Please return the lines below verbatim, beginning at the one that has "delete | puchar" and stopping after the one that has "wazon [różowy] |", and add no other lines.

Collection entries –
[Start of Attachment]
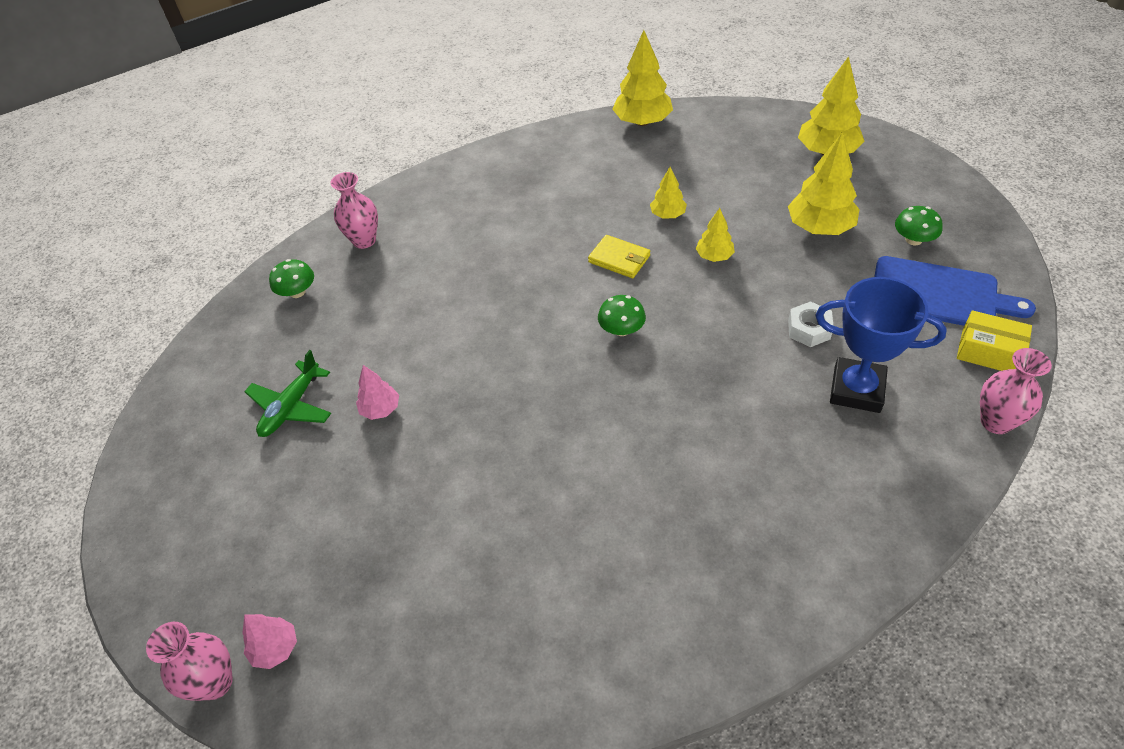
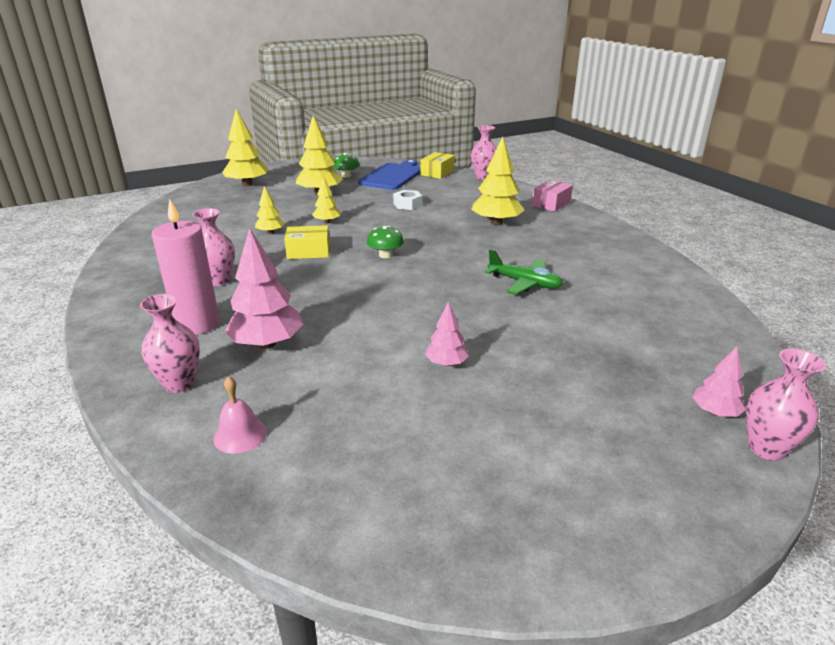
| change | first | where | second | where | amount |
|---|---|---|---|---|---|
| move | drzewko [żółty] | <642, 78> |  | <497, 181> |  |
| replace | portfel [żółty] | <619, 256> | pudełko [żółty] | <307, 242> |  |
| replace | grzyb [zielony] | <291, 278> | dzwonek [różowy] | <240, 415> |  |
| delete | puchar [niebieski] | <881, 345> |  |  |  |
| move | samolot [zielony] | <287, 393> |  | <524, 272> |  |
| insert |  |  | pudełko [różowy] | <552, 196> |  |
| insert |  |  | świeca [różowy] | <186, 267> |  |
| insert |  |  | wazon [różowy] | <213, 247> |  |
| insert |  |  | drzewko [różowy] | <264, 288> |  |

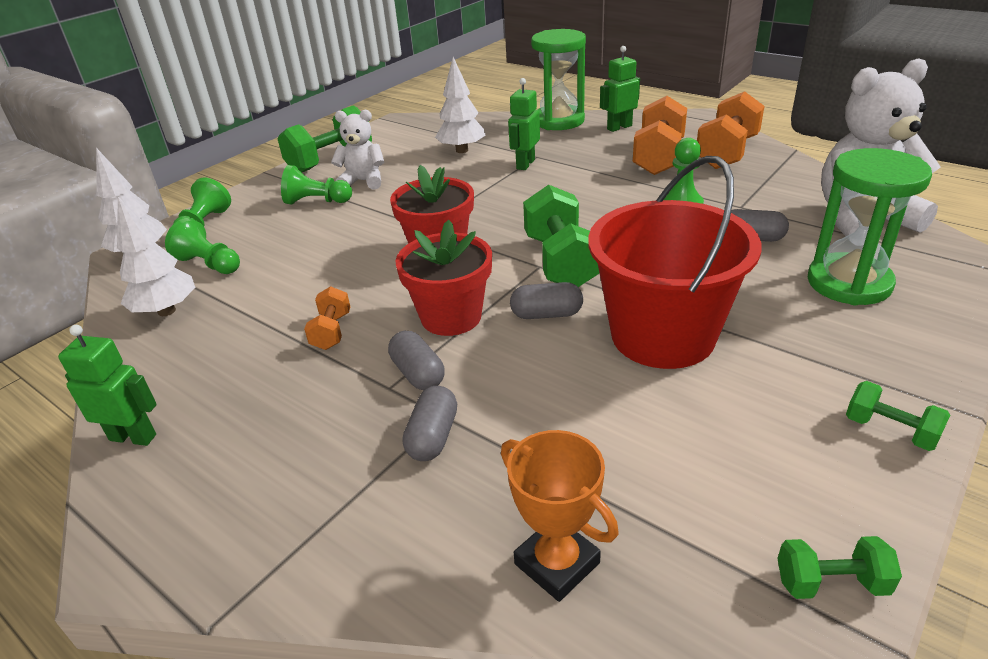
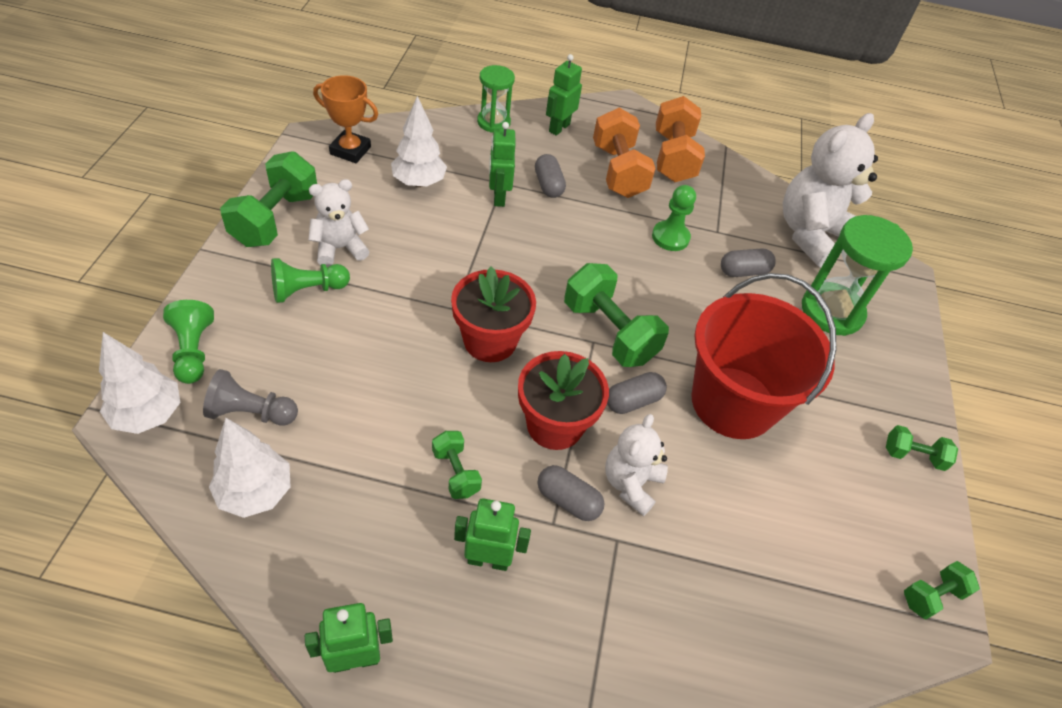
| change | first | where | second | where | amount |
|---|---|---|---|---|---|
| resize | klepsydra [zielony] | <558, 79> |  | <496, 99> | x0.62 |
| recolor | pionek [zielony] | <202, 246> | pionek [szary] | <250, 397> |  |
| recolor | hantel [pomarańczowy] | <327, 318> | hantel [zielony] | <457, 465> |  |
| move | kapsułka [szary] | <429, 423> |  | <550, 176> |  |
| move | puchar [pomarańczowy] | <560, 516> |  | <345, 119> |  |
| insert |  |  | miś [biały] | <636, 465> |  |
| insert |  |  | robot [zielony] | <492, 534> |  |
[End of Attachment]
[Start of Attachment]
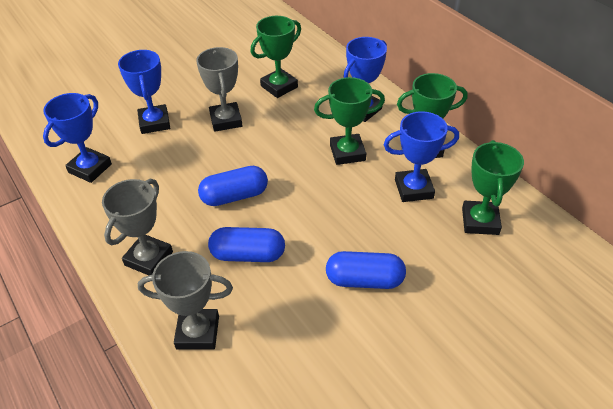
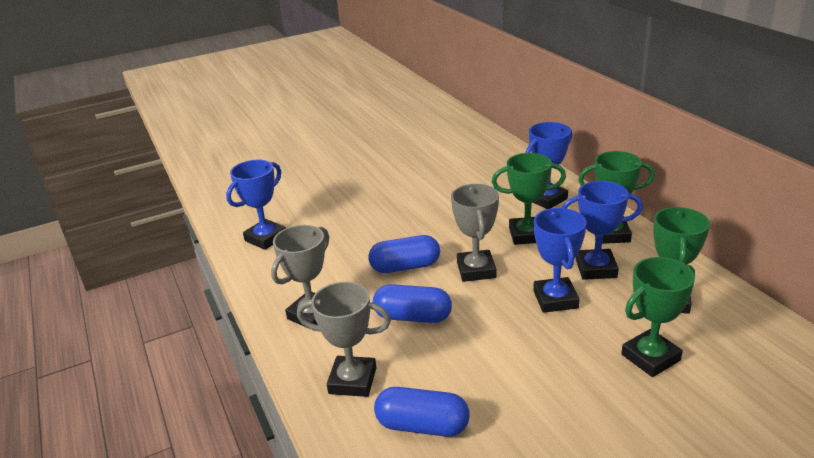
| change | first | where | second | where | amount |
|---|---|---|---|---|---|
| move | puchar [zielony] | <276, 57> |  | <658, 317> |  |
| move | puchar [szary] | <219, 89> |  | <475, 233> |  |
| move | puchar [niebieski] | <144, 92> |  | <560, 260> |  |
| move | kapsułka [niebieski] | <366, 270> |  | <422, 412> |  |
[End of Attachment]
Response area –
| delete | puchar [niebieski] | <881, 345> |  |  |  |
| move | samolot [zielony] | <287, 393> |  | <524, 272> |  |
| insert |  |  | pudełko [różowy] | <552, 196> |  |
| insert |  |  | świeca [różowy] | <186, 267> |  |
| insert |  |  | wazon [różowy] | <213, 247> |  |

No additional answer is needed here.